→ **Action item**: Within the material below, find each line bearing the word "poire" and present it.

→ **Material provided**:

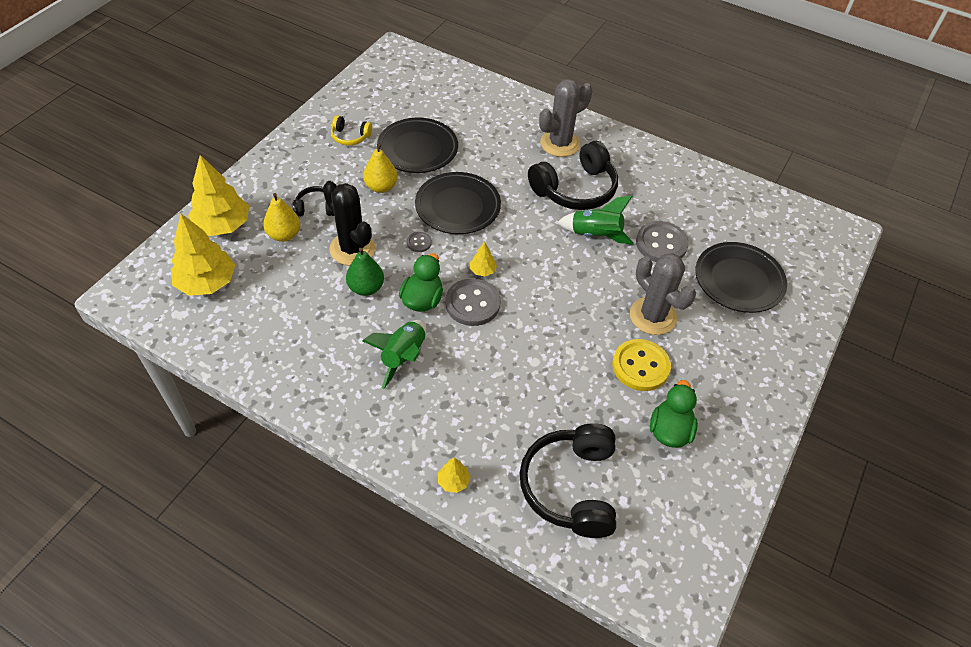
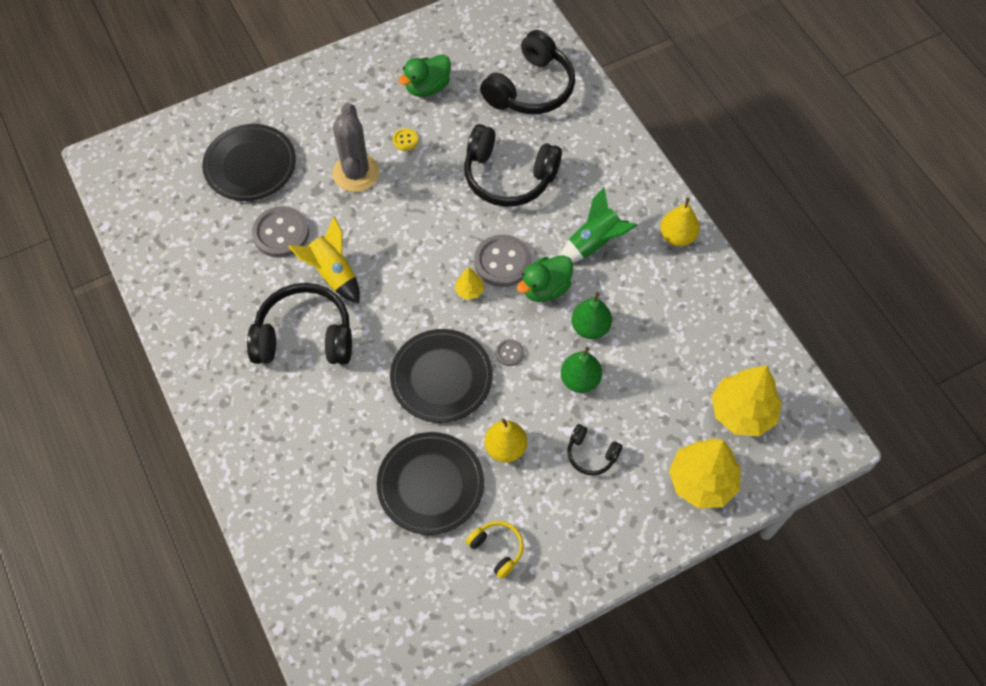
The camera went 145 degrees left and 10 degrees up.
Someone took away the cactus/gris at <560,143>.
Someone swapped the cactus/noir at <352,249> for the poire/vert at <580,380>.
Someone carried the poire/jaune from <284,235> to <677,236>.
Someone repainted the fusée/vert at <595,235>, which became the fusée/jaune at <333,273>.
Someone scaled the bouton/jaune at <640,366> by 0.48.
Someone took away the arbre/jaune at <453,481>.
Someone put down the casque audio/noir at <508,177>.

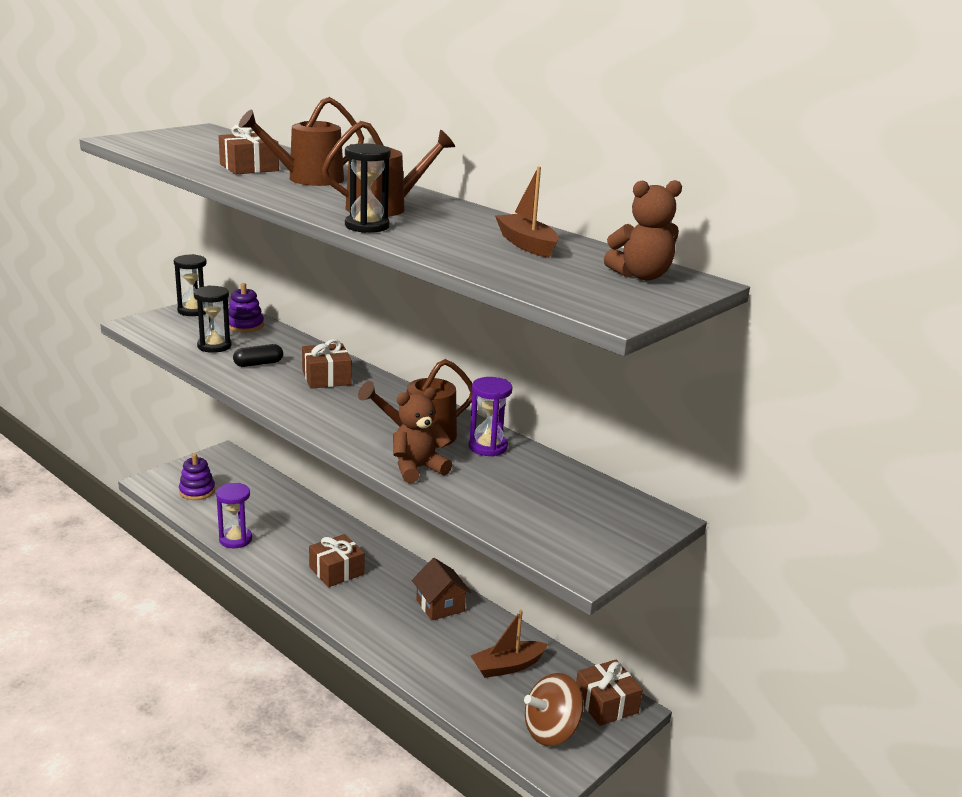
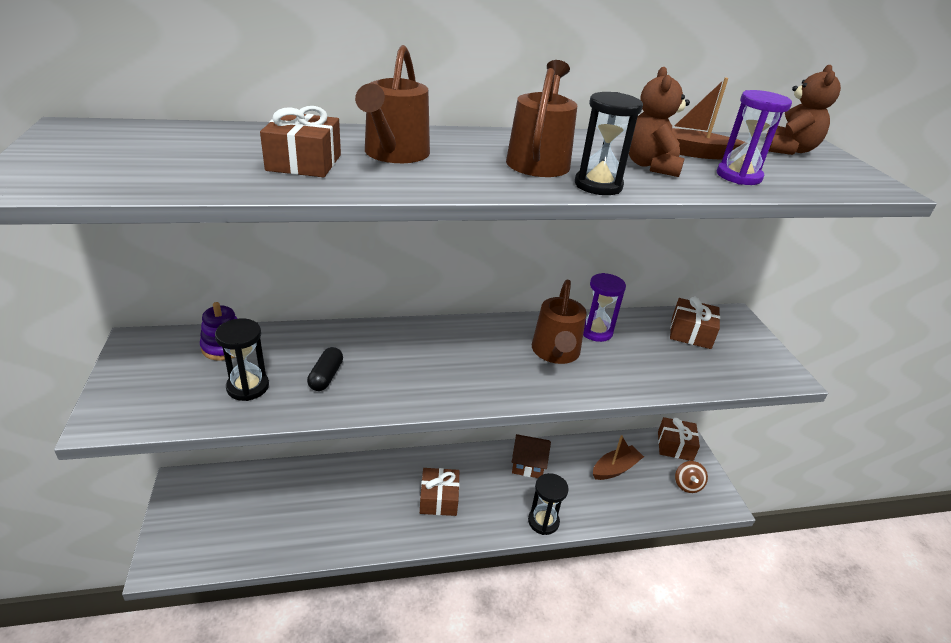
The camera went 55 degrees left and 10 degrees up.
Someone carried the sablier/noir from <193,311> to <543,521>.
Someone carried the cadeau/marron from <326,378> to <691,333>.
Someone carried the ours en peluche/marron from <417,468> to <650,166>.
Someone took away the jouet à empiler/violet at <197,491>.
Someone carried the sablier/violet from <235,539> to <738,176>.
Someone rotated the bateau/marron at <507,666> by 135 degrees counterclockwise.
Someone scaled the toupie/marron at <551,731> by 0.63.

→ **Solution below**:
Someone swapped the cactus/noir at <352,249> for the poire/vert at <580,380>.
Someone carried the poire/jaune from <284,235> to <677,236>.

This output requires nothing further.